> [Listing]:
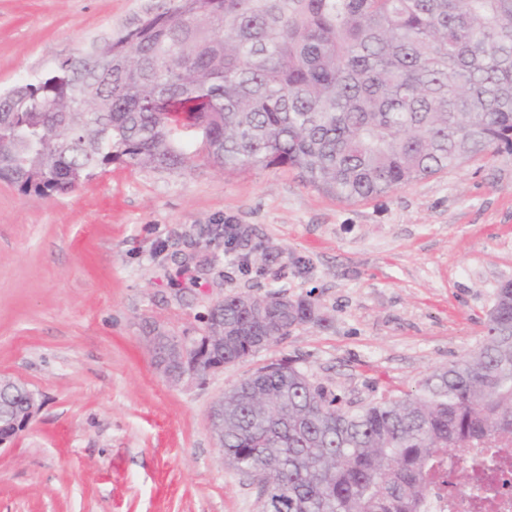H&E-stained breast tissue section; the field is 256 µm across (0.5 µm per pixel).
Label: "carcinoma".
Wrapping results in <instances>:
<instances>
[{"instance_id": "cac0c4a2", "label": "carcinoma", "mask_w": 512, "mask_h": 512, "mask_svg": "<svg viewBox=\"0 0 512 512\" xmlns=\"http://www.w3.org/2000/svg\"><path fill=\"white\" fill-rule=\"evenodd\" d=\"M0 93V180L65 194L118 160L296 169L346 202L512 149V0H171ZM209 355L312 322L310 301L224 296ZM512 434V283L482 345L382 402L342 404L282 360L224 392V464L262 512H429L457 451ZM495 455L461 468L465 484Z\"/></svg>"}]
</instances>
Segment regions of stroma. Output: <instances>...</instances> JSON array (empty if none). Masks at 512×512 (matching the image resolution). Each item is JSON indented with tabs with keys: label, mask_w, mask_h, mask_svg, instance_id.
<instances>
[{
	"label": "stroma",
	"mask_w": 512,
	"mask_h": 512,
	"mask_svg": "<svg viewBox=\"0 0 512 512\" xmlns=\"http://www.w3.org/2000/svg\"><path fill=\"white\" fill-rule=\"evenodd\" d=\"M169 0H0V87ZM231 224L234 240L214 233ZM512 280V153L341 202L298 171L115 162L67 194L0 180V373L41 409L0 447V512H258L210 410L293 360L341 396L415 390L477 349ZM307 298L317 319L206 381L173 384L147 341L190 339L225 295Z\"/></svg>",
	"instance_id": "35a3bbf8"
}]
</instances>
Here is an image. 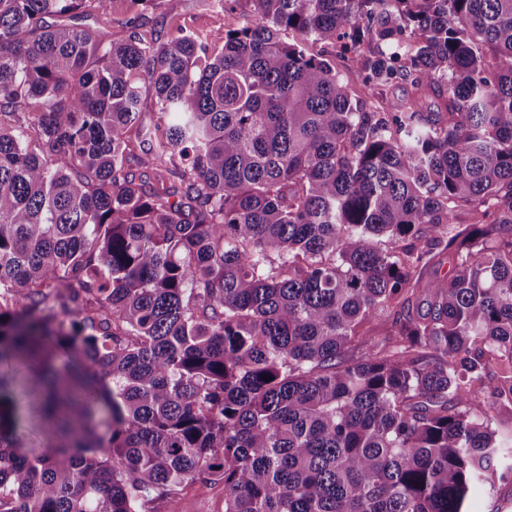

> [What you need to do]: Without the pictures, repeat all the records word for word.

> [Solution for this task]:
H&E-stained breast tissue section; the field is 256 µm across (0.5 µm per pixel).
Label: "carcinoma".
Wrapping results in <instances>:
<instances>
[{"instance_id": "cac0c4a2", "label": "carcinoma", "mask_w": 512, "mask_h": 512, "mask_svg": "<svg viewBox=\"0 0 512 512\" xmlns=\"http://www.w3.org/2000/svg\"><path fill=\"white\" fill-rule=\"evenodd\" d=\"M0 93V180L65 194L118 160L296 169L346 202L512 149V0H171ZM209 355L312 322L310 301L224 296ZM512 434V283L482 345L382 402L342 404L282 360L224 392V464L262 512H429L457 451ZM495 455L461 468L465 484Z\"/></svg>"}]
</instances>
Segment regions of stroma. Output: <instances>...</instances> JSON array (empty if none). Masks at 512×512 (matching the image resolution). Each item is JSON indented with tabs with keys: label, mask_w, mask_h, mask_svg, instance_id.
<instances>
[{
	"label": "stroma",
	"mask_w": 512,
	"mask_h": 512,
	"mask_svg": "<svg viewBox=\"0 0 512 512\" xmlns=\"http://www.w3.org/2000/svg\"><path fill=\"white\" fill-rule=\"evenodd\" d=\"M169 0H0V87ZM231 224L234 240L214 233ZM512 280V153L341 202L298 171L115 162L67 194L0 180V373L41 409L0 447V512H258L210 410L293 360L341 396L415 390L477 349ZM307 298L317 319L206 381L173 384L147 341L190 339L225 295Z\"/></svg>",
	"instance_id": "35a3bbf8"
}]
</instances>
Here is an image. 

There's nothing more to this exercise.